* _TASK DESCRIPTION_
Please return the lines below verbatim, beginning at the one that has "RELAY3 pin IN1: D0 -> D6" and stopping after the one that has "FAN3 pin SIG: D3 -> D5", and add no other lines.

——————

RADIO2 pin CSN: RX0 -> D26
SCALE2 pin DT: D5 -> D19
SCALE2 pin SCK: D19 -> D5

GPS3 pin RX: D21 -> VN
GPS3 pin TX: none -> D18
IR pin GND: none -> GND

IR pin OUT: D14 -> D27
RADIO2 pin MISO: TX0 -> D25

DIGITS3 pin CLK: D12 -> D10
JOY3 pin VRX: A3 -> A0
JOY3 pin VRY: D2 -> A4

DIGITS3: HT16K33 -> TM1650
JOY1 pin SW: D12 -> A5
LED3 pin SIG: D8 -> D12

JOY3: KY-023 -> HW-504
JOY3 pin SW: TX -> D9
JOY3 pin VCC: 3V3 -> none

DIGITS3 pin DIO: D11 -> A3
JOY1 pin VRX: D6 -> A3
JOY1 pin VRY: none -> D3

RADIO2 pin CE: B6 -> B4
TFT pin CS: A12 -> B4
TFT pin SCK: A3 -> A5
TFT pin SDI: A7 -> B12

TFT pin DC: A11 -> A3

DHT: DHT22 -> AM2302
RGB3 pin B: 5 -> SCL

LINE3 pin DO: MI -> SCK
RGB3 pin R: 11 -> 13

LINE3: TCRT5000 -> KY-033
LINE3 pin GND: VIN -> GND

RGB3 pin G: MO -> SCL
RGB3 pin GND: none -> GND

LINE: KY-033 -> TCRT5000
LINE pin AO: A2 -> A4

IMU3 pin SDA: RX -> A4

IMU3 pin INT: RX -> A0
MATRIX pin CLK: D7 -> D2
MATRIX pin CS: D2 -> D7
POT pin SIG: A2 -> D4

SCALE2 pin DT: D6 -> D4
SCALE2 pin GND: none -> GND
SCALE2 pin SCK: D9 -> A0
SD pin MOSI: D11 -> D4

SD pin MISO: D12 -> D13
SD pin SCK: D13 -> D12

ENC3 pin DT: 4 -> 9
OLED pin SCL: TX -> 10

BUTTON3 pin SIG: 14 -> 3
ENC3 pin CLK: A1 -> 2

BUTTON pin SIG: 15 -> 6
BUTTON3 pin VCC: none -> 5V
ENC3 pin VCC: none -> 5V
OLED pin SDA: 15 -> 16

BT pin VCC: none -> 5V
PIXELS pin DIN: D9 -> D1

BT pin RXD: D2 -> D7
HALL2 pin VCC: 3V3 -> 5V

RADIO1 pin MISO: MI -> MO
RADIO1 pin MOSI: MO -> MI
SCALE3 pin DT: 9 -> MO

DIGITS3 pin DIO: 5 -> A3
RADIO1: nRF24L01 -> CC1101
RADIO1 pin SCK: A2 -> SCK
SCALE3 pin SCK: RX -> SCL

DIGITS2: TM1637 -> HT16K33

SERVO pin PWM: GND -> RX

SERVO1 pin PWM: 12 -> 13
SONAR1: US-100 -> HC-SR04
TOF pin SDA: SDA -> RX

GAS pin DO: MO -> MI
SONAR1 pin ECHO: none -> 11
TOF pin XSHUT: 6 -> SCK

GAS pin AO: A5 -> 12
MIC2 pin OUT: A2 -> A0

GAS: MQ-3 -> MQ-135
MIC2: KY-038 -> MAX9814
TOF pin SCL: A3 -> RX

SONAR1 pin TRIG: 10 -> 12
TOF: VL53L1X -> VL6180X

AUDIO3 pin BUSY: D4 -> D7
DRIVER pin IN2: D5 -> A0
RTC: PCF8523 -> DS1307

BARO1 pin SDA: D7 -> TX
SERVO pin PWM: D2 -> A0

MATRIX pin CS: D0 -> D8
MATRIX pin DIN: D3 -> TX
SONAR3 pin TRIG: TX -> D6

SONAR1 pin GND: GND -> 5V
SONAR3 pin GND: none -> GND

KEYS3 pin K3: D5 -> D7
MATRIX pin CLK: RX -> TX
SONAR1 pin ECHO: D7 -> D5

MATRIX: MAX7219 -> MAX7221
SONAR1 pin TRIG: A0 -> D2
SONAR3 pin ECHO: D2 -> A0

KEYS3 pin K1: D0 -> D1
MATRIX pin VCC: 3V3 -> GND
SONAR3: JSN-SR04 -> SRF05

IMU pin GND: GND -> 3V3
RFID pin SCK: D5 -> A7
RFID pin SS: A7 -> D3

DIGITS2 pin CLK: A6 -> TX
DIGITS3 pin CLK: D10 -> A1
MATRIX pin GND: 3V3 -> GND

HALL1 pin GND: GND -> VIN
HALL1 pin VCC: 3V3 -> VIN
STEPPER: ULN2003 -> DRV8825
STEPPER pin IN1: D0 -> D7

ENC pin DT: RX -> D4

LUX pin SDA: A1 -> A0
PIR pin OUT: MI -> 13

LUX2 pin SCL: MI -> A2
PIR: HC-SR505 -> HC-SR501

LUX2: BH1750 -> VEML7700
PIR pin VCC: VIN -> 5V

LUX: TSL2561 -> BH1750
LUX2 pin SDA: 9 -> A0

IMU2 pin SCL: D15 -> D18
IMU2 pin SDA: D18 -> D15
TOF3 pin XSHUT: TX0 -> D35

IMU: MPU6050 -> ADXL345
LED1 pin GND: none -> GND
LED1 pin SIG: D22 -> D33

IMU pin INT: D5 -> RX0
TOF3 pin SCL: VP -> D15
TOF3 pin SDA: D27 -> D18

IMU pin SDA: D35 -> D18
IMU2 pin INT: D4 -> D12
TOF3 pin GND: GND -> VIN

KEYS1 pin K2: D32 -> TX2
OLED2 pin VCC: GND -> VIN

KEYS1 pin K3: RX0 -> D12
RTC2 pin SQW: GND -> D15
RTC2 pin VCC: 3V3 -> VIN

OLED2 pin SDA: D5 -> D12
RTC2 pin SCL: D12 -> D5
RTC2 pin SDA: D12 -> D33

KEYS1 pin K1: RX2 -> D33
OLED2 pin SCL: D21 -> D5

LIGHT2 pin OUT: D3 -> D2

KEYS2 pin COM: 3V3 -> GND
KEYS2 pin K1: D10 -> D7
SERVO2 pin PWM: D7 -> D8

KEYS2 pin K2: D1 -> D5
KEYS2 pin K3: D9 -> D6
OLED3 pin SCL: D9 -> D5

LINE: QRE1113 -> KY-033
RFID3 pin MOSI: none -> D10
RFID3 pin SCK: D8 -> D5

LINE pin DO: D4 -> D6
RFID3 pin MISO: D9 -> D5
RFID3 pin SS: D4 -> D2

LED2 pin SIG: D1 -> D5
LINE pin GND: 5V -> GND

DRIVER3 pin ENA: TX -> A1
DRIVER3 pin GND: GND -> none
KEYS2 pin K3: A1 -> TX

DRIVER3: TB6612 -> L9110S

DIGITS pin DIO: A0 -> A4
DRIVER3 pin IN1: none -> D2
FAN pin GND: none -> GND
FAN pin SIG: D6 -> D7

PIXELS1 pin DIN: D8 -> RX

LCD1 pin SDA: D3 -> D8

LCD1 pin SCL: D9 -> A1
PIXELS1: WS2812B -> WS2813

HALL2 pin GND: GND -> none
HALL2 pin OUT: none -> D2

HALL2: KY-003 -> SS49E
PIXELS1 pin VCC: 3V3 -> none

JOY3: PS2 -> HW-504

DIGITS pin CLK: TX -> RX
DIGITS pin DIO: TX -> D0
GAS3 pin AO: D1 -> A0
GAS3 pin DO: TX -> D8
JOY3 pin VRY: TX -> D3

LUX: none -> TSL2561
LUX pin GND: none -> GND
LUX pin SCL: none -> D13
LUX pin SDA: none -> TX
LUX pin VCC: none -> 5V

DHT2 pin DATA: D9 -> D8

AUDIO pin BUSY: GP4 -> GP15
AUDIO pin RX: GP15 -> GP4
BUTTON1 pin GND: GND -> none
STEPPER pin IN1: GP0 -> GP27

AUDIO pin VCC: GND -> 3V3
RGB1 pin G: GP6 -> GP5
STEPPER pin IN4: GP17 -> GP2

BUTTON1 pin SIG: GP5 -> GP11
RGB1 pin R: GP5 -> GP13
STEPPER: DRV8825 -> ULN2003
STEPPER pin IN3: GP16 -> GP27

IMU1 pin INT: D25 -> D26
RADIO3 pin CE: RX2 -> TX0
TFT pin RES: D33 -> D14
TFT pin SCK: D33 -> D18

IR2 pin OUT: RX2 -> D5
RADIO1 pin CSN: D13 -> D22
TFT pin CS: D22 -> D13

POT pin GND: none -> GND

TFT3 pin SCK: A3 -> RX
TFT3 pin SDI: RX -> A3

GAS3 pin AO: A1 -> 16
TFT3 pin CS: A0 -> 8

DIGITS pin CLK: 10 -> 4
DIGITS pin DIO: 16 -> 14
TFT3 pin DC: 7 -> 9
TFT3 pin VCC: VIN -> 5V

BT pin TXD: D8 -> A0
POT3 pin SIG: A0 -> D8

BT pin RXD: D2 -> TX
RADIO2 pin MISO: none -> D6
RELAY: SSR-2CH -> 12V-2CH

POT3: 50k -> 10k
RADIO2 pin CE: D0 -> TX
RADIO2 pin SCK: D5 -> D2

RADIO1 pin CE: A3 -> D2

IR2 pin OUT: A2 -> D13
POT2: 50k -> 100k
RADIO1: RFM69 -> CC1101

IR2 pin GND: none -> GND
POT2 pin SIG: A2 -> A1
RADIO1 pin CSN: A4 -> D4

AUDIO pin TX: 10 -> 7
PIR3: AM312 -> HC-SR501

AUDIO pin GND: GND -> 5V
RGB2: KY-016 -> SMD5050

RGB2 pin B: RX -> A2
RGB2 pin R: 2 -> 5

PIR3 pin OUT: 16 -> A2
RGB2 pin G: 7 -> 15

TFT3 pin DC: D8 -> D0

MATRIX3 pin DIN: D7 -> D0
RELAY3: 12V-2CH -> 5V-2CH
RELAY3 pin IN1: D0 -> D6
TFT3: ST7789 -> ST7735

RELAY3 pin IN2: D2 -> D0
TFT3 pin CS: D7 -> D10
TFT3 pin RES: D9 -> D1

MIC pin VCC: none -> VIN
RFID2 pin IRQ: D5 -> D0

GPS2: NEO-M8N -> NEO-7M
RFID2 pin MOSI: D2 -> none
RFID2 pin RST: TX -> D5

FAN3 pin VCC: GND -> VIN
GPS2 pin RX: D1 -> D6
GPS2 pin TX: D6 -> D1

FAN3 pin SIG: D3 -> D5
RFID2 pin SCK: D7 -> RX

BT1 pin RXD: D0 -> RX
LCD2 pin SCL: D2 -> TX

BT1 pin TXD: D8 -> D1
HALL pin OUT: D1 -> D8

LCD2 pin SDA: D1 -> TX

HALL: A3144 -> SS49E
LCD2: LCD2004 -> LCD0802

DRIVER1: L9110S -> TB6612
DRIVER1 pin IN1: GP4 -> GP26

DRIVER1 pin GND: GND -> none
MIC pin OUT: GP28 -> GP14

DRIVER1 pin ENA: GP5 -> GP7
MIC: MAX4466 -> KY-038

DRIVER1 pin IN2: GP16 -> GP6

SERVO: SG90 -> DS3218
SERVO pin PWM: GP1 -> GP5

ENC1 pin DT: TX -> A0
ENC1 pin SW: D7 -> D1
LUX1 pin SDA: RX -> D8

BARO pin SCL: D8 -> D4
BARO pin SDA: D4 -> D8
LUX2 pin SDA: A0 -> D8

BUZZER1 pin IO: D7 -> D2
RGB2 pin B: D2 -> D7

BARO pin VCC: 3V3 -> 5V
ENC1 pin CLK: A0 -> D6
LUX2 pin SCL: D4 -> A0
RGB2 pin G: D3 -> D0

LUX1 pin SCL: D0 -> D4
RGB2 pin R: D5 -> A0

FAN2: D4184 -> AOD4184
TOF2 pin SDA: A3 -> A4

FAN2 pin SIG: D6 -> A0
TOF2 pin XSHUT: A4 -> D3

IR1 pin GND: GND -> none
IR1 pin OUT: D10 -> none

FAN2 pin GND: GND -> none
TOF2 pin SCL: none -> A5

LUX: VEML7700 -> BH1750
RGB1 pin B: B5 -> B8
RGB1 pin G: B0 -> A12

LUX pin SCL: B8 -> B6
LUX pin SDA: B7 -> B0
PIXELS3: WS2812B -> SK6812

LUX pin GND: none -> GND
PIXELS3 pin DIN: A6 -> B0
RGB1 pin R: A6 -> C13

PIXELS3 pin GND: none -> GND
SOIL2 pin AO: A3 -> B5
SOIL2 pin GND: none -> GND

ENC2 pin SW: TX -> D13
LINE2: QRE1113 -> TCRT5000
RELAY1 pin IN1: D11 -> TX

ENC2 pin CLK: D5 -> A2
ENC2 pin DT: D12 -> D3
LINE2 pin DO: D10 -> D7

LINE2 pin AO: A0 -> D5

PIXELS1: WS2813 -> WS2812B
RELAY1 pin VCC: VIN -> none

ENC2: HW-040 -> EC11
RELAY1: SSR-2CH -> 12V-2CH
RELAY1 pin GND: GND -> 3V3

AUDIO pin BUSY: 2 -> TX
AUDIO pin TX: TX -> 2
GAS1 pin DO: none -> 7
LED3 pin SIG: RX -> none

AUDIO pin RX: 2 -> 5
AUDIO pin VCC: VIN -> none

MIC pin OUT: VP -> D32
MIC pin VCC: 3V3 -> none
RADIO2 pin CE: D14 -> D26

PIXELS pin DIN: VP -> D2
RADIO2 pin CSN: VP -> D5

——————

* _REPLY_
RELAY3 pin IN1: D0 -> D6
TFT3: ST7789 -> ST7735

RELAY3 pin IN2: D2 -> D0
TFT3 pin CS: D7 -> D10
TFT3 pin RES: D9 -> D1

MIC pin VCC: none -> VIN
RFID2 pin IRQ: D5 -> D0

GPS2: NEO-M8N -> NEO-7M
RFID2 pin MOSI: D2 -> none
RFID2 pin RST: TX -> D5

FAN3 pin VCC: GND -> VIN
GPS2 pin RX: D1 -> D6
GPS2 pin TX: D6 -> D1

FAN3 pin SIG: D3 -> D5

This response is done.